Find each line with the string "necrosis" and report it.

______________________________

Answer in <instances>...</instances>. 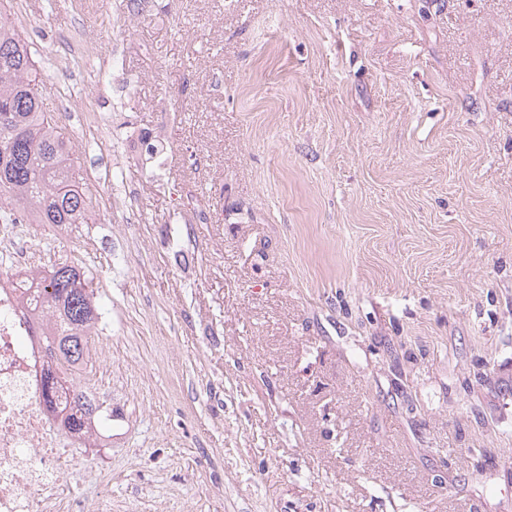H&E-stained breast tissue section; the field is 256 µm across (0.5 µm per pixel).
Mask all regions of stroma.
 I'll return each mask as SVG.
<instances>
[{
	"label": "stroma",
	"instance_id": "35a3bbf8",
	"mask_svg": "<svg viewBox=\"0 0 512 512\" xmlns=\"http://www.w3.org/2000/svg\"><path fill=\"white\" fill-rule=\"evenodd\" d=\"M96 221L94 512H512V0H12ZM81 46L59 84L63 40ZM161 141L148 154L145 143Z\"/></svg>",
	"mask_w": 512,
	"mask_h": 512
}]
</instances>
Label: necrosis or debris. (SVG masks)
I'll use <instances>...</instances> for the list:
<instances>
[{"label": "necrosis or debris", "instance_id": "1", "mask_svg": "<svg viewBox=\"0 0 512 512\" xmlns=\"http://www.w3.org/2000/svg\"><path fill=\"white\" fill-rule=\"evenodd\" d=\"M27 234L21 222L0 225V512H80L57 494L70 435L39 396L41 353L12 277L26 261Z\"/></svg>", "mask_w": 512, "mask_h": 512}]
</instances>
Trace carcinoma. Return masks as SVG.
Wrapping results in <instances>:
<instances>
[{
    "mask_svg": "<svg viewBox=\"0 0 512 512\" xmlns=\"http://www.w3.org/2000/svg\"><path fill=\"white\" fill-rule=\"evenodd\" d=\"M5 4L0 0V207L28 216L32 224H93L92 197L76 178L73 147L44 107L30 43L1 17ZM29 277L39 288L31 310L46 318L35 331L47 363L40 396L51 408L57 389L71 384L72 399L59 411H69L64 419L69 432L88 439L100 421L112 419V412L102 413L64 368L89 362L88 340L102 319L92 278L74 262L48 272L33 269Z\"/></svg>",
    "mask_w": 512,
    "mask_h": 512,
    "instance_id": "carcinoma-1",
    "label": "carcinoma"
}]
</instances>
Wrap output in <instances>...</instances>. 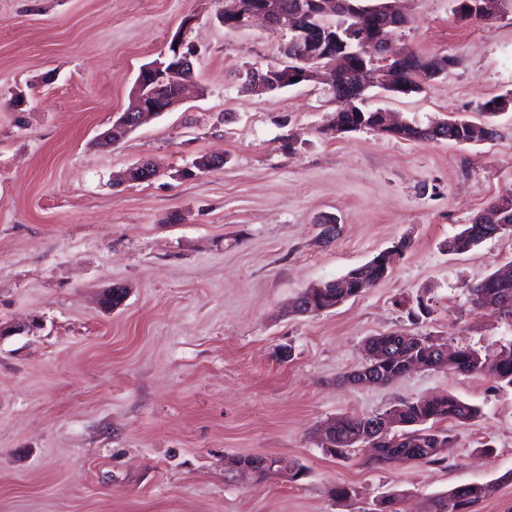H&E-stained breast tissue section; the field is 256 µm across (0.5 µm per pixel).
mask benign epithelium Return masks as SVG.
I'll list each match as a JSON object with an SVG mask.
<instances>
[{"label": "benign epithelium", "mask_w": 512, "mask_h": 512, "mask_svg": "<svg viewBox=\"0 0 512 512\" xmlns=\"http://www.w3.org/2000/svg\"><path fill=\"white\" fill-rule=\"evenodd\" d=\"M359 7L350 0H334V7L314 6L309 10L300 6L292 10H283L277 0H262L257 7L248 13L241 11L240 0H235L233 9L224 12V27L230 30H241L248 27L253 20L263 19L272 26L286 25L292 33L291 40L285 48V54L291 62L277 69L253 70L247 78V85L255 93L270 92L276 89L294 85L292 79L300 81H319L323 71H329L332 91L337 93L336 100L339 108L332 123L331 133L336 136L358 131L364 128L376 130L382 134L397 136L403 133L405 124L397 123L391 114L376 110L370 118L360 115L353 122L342 118L344 112H359L358 103L363 100V93L370 87H380L396 95H408L419 92L422 84L417 80L406 85L402 78L414 74L421 79H434L442 75L453 62L435 64L425 58H419L408 50L394 51L391 49L393 32L404 26L405 16L399 6L394 11L382 10V13L372 16L380 34L370 36L364 25H333L326 22L327 15H347L354 17ZM373 50L370 57L372 63L382 64L375 77L368 81L355 84H340L337 78L339 72L349 66L352 57L363 59L367 49ZM183 57L182 65H171L160 58L144 65L130 92V105L120 113L117 120L119 128L129 131L140 126L148 117L170 111L183 101L185 81L190 77L189 70L193 69L192 53L180 52ZM177 90L175 95L169 94V89ZM455 123L445 121L438 126L433 124L420 128L416 137L444 138L454 129ZM163 174L152 159H142L126 172V179L131 182L148 181ZM512 213V194H502L488 210L475 215L472 223L478 227L489 224L497 228L504 223ZM396 427L394 412L379 415L368 425V438L378 442H387L392 430ZM238 470L254 473L260 471L270 476L288 475L285 462L274 458L256 457L249 464L236 466Z\"/></svg>", "instance_id": "1"}]
</instances>
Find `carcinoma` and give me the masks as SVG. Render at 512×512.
<instances>
[{"label": "carcinoma", "mask_w": 512, "mask_h": 512, "mask_svg": "<svg viewBox=\"0 0 512 512\" xmlns=\"http://www.w3.org/2000/svg\"><path fill=\"white\" fill-rule=\"evenodd\" d=\"M472 225L467 224L455 236L448 239V251L460 254L469 251L477 241L470 234ZM385 268L380 262L365 263L350 270L344 277L340 288H313L314 305L320 308L332 307L340 300L356 297L365 291V287H373L381 280ZM474 303L484 301V306L495 309L501 301L512 297V273L504 278L499 271H494L487 278L469 289ZM497 310V309H495ZM497 313L512 318L511 310H497ZM392 335H379L370 338L365 345L366 350L378 349L384 356L376 360L366 359L359 370L376 376L384 384H391L403 376L402 359L391 347ZM436 369H448L451 373L461 375H489L502 387L512 388V347L504 356L498 350L493 354H483L469 346L460 347L448 355V364H432ZM478 408L455 396L442 395L433 400L426 397L404 400L395 414L400 442L394 446H378L364 438L369 416H343L338 419L336 437L331 441L332 447L327 453L337 458H345L356 448H372L375 451L373 460L378 465H389L396 459H416L418 463H434L440 461V451L433 443L452 440L451 430L440 427V423L448 421L454 424H465L477 417ZM497 483H465L450 488L433 500L432 512H475V507L491 497L496 491Z\"/></svg>", "instance_id": "carcinoma-1"}]
</instances>
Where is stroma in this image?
Wrapping results in <instances>:
<instances>
[{"mask_svg":"<svg viewBox=\"0 0 512 512\" xmlns=\"http://www.w3.org/2000/svg\"><path fill=\"white\" fill-rule=\"evenodd\" d=\"M453 0H405L397 46L456 63L422 92L368 89L362 109L421 126L512 94V6L460 21ZM224 0H0V512H371L396 490L427 512L461 483L512 471V388L418 369L342 383L375 335L403 330L494 353L512 320L470 286L512 262V236L453 254L448 240L512 191V111L496 140L325 135L326 86L244 92L280 68L291 34L231 31ZM193 47L177 108L100 145L144 64ZM290 150H283V143ZM218 169L185 176L204 155ZM144 158L160 177L114 183ZM406 241L385 279L336 308L289 313L300 293ZM124 302L100 300L112 284ZM427 302L431 315L412 323ZM453 394L480 409L441 461L335 458L319 430L400 400ZM491 442L492 454L481 452ZM296 461L304 479L225 472L228 457ZM352 486L356 497L330 491Z\"/></svg>","mask_w":512,"mask_h":512,"instance_id":"stroma-1","label":"stroma"}]
</instances>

______________________________

| Response to the task |
Label: necrosis or debris. (SVG masks)
[{"label": "necrosis or debris", "instance_id": "1", "mask_svg": "<svg viewBox=\"0 0 512 512\" xmlns=\"http://www.w3.org/2000/svg\"><path fill=\"white\" fill-rule=\"evenodd\" d=\"M27 234L21 222L0 225V512H80L57 494L70 435L39 396L41 353L12 277L26 261Z\"/></svg>", "mask_w": 512, "mask_h": 512}]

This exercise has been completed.